#### Exercise materials:

---------------

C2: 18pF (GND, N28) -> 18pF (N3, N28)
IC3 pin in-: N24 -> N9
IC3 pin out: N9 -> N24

---------------

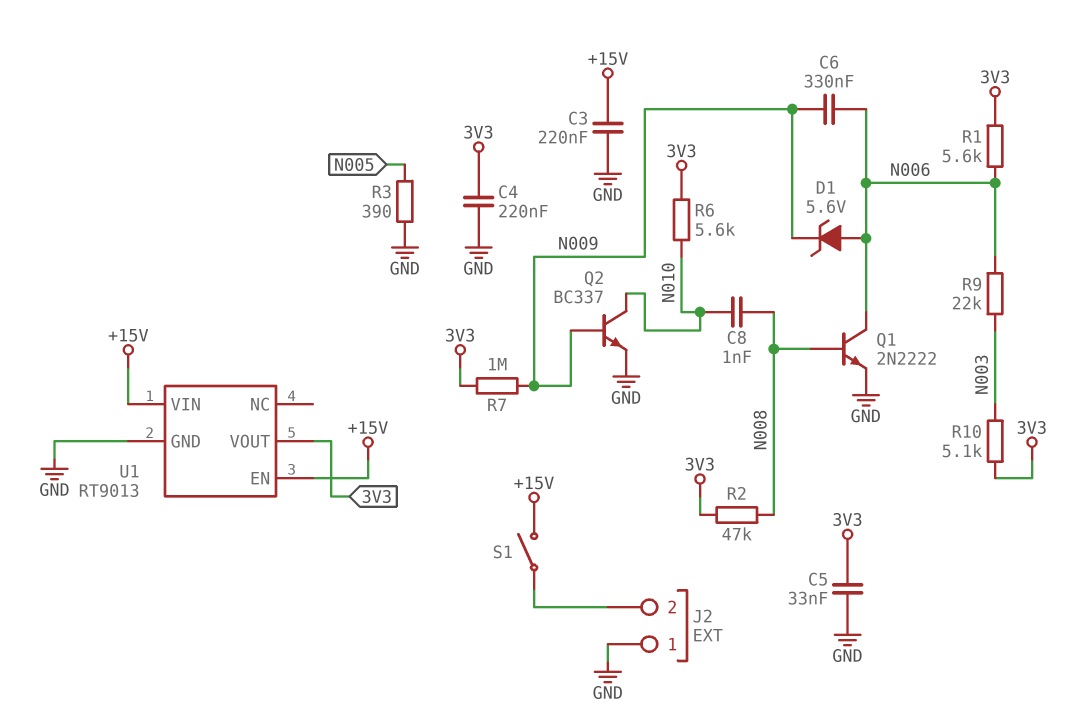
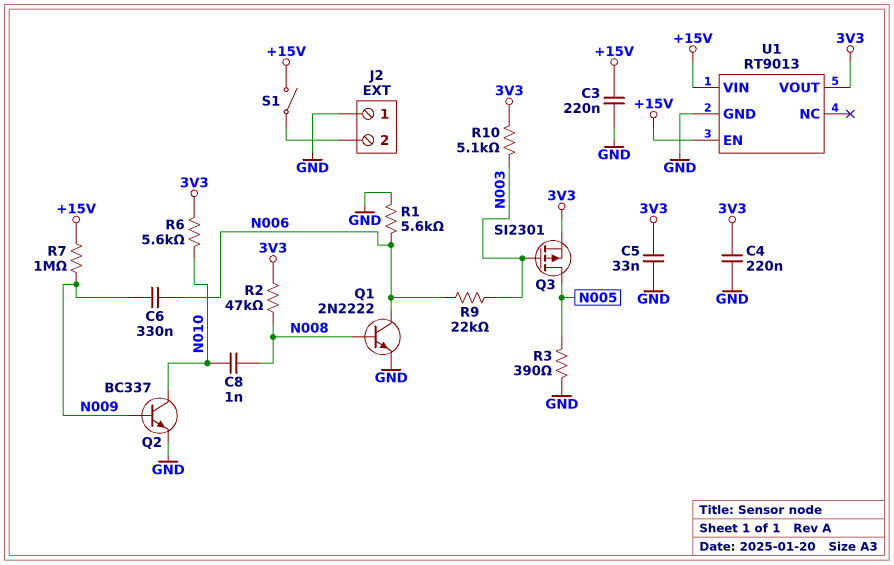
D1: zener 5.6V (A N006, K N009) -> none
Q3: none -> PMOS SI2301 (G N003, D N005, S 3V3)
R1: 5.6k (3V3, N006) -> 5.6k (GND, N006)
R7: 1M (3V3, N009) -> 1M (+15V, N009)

---------------

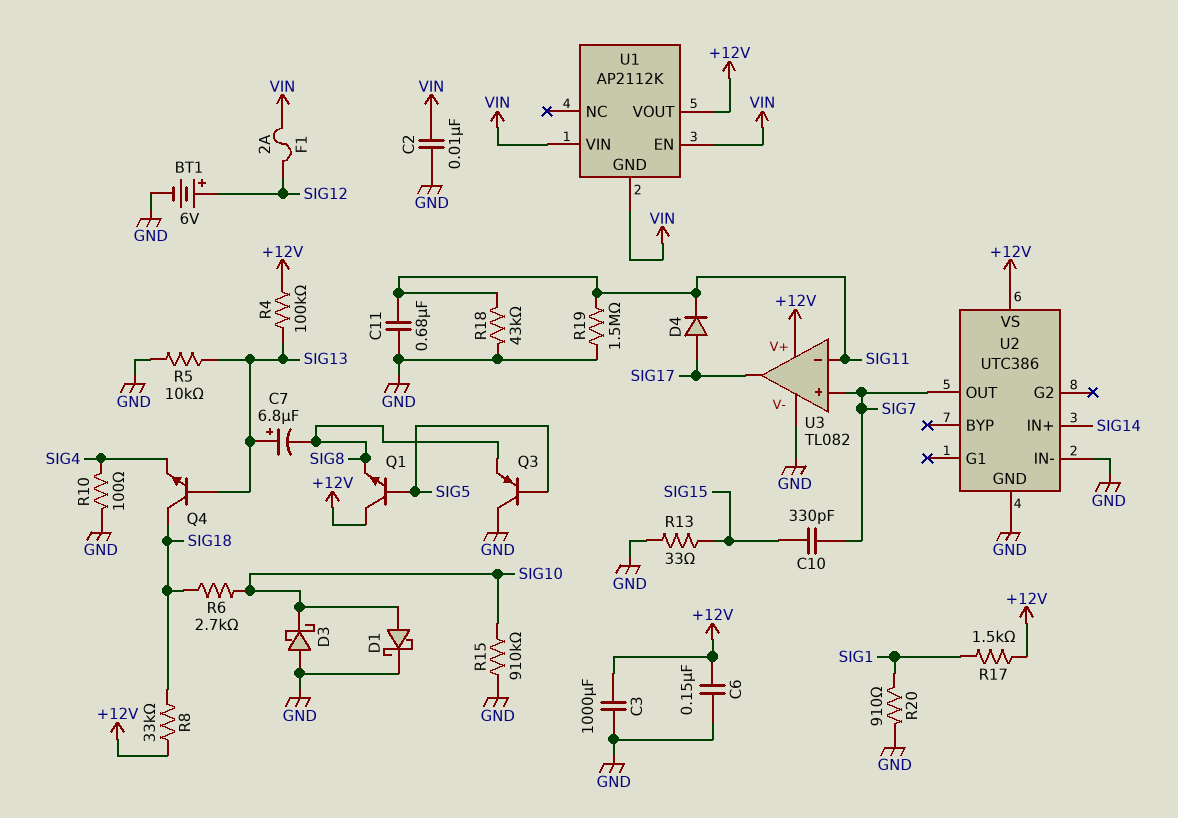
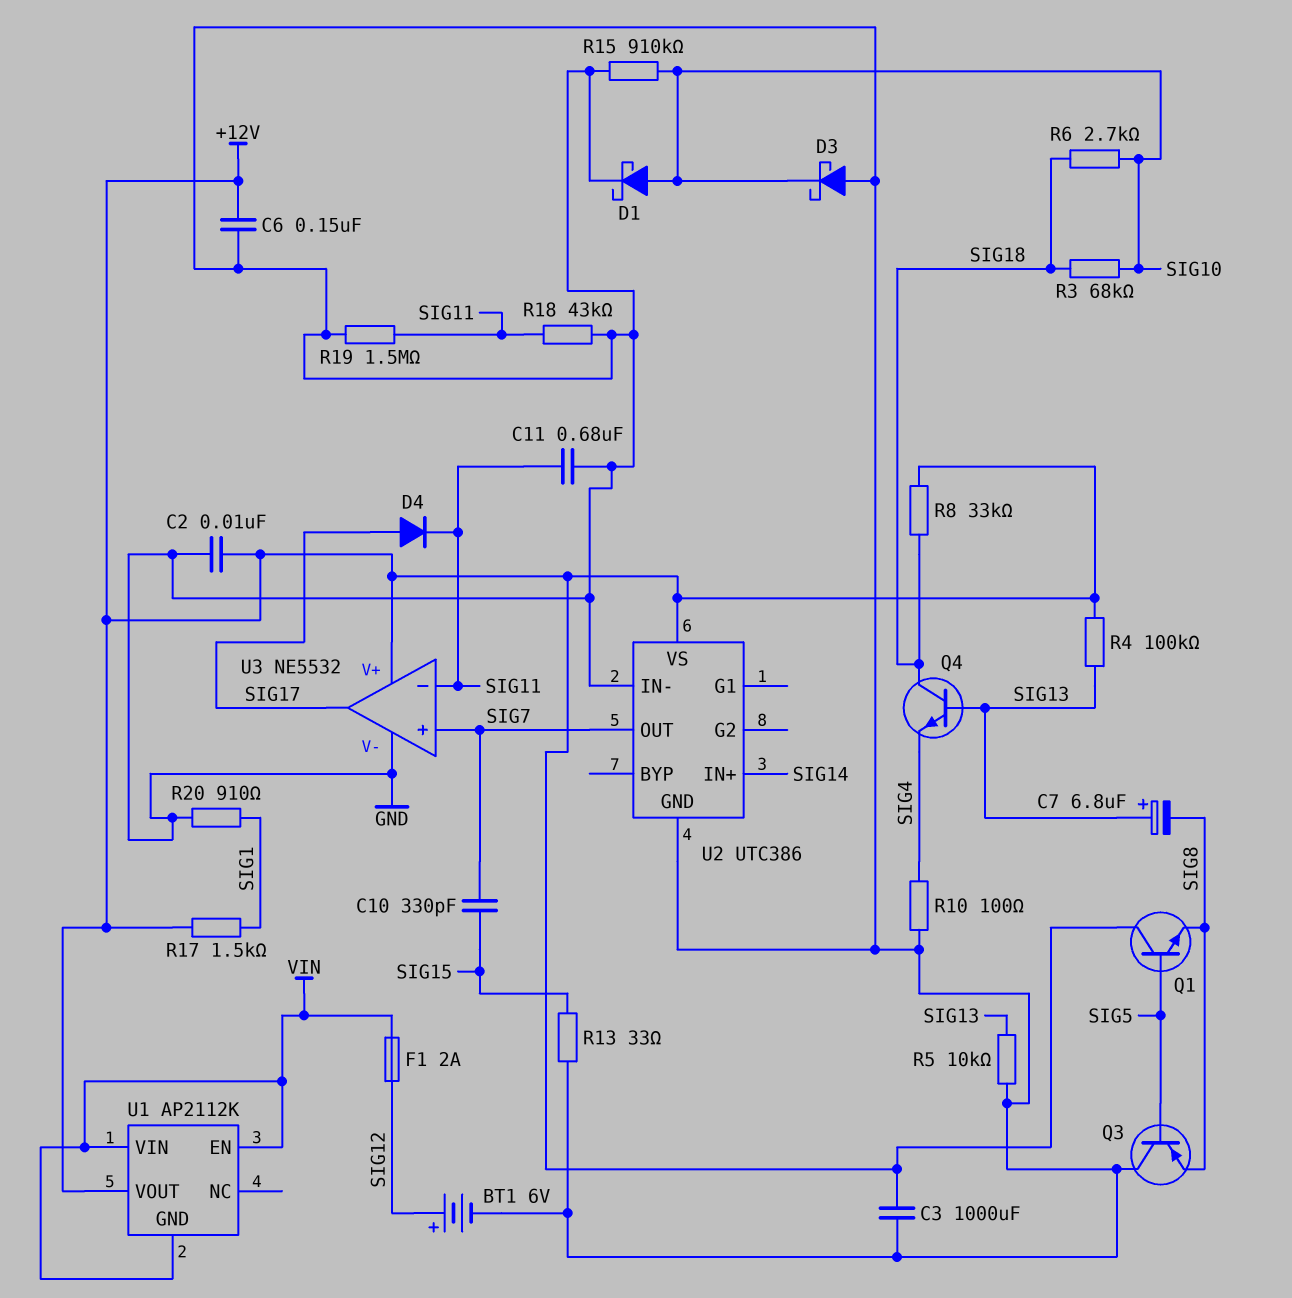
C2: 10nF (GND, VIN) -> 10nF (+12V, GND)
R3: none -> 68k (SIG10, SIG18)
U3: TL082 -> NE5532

---------------

#### Exercise:
Working from the material above, retype exactly the lines from the one with "C2: 18pF (GND, N28) -> 18pF (N3, N28)" through the one with "IC3 pin out: N9 -> N24", both included, and only those lines.

#### Reply:
C2: 18pF (GND, N28) -> 18pF (N3, N28)
IC3 pin in-: N24 -> N9
IC3 pin out: N9 -> N24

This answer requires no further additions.